▶ _Task description_:
Could you pull every line describing how a shape moved or turned from the data below, copying each word for word and leaving out the pictures?

▶ _Listed entries_:
** begin **

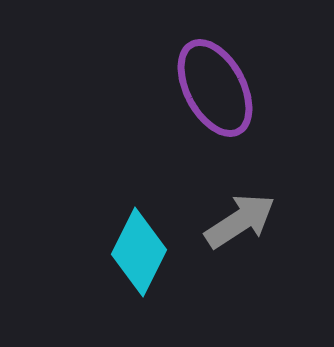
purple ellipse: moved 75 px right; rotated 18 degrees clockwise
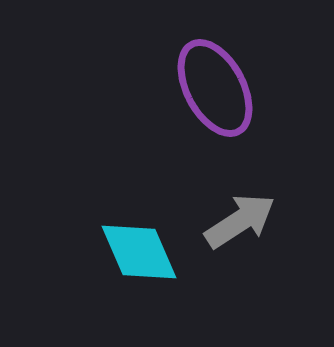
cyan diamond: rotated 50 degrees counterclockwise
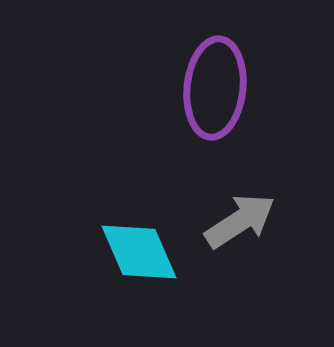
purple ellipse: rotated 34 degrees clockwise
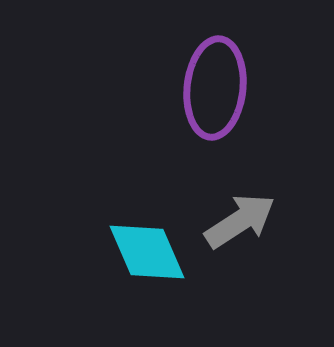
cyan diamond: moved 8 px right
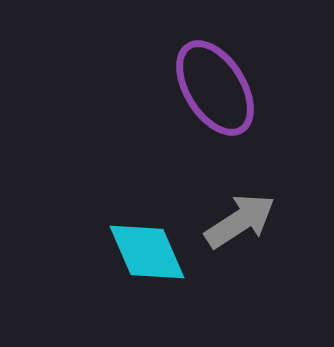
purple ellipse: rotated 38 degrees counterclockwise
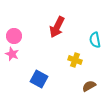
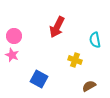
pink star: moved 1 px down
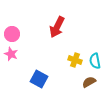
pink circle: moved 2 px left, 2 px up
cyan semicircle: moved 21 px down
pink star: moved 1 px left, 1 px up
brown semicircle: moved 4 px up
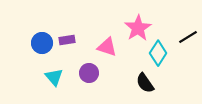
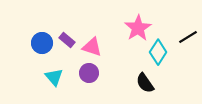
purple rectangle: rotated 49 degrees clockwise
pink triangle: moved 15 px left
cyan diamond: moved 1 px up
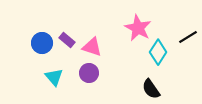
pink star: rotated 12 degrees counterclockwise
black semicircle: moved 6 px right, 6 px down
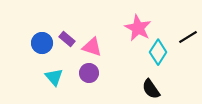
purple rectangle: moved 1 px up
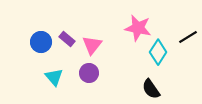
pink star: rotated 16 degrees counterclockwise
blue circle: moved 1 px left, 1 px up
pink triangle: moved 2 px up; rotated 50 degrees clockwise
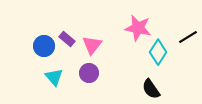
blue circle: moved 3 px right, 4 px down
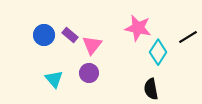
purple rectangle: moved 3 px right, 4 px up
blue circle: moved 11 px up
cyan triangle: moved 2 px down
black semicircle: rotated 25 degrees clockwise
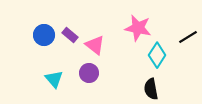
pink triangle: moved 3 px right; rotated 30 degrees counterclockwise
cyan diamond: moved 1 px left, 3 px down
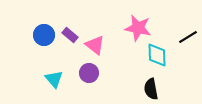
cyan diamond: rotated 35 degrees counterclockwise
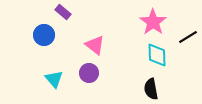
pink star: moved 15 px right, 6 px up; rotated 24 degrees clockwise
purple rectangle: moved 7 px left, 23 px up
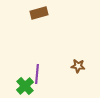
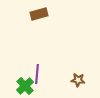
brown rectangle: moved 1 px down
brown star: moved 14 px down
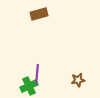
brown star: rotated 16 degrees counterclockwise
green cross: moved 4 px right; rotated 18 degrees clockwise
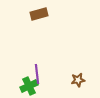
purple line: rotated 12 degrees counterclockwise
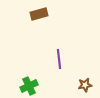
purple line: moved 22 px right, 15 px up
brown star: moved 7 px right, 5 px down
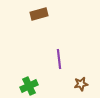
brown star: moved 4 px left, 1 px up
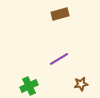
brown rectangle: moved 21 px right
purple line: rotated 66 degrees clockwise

** end **

▶ _Exercise solution_:
purple ellipse: moved 75 px right; rotated 18 degrees clockwise
cyan diamond: rotated 50 degrees counterclockwise
purple ellipse: rotated 34 degrees clockwise
cyan diamond: moved 8 px right
purple ellipse: rotated 38 degrees counterclockwise
pink star: moved 1 px down
pink circle: moved 2 px left, 2 px up
cyan semicircle: moved 21 px down
pink star: moved 1 px left, 1 px up
brown semicircle: moved 4 px up
purple rectangle: rotated 49 degrees clockwise
pink triangle: moved 15 px left
cyan diamond: moved 1 px up
pink star: rotated 12 degrees counterclockwise
black semicircle: moved 6 px right, 6 px down
purple rectangle: moved 1 px up
pink star: rotated 16 degrees counterclockwise
blue circle: moved 1 px left, 1 px up
pink triangle: moved 2 px up; rotated 50 degrees clockwise
blue circle: moved 3 px right, 4 px down
purple rectangle: moved 3 px right, 4 px up
blue circle: moved 11 px up
cyan triangle: moved 2 px down
black semicircle: rotated 25 degrees clockwise
pink triangle: moved 3 px right; rotated 30 degrees counterclockwise
cyan diamond: moved 1 px left, 3 px down
cyan diamond: rotated 35 degrees counterclockwise
pink star: moved 15 px right, 6 px up; rotated 24 degrees clockwise
purple rectangle: moved 7 px left, 23 px up
brown rectangle: moved 1 px down
brown star: moved 14 px down
brown star: rotated 16 degrees counterclockwise
green cross: moved 4 px right; rotated 18 degrees clockwise
purple line: rotated 12 degrees counterclockwise
purple line: moved 22 px right, 15 px up
brown star: moved 7 px right, 5 px down
brown star: moved 4 px left, 1 px up
brown rectangle: moved 21 px right
purple line: rotated 66 degrees clockwise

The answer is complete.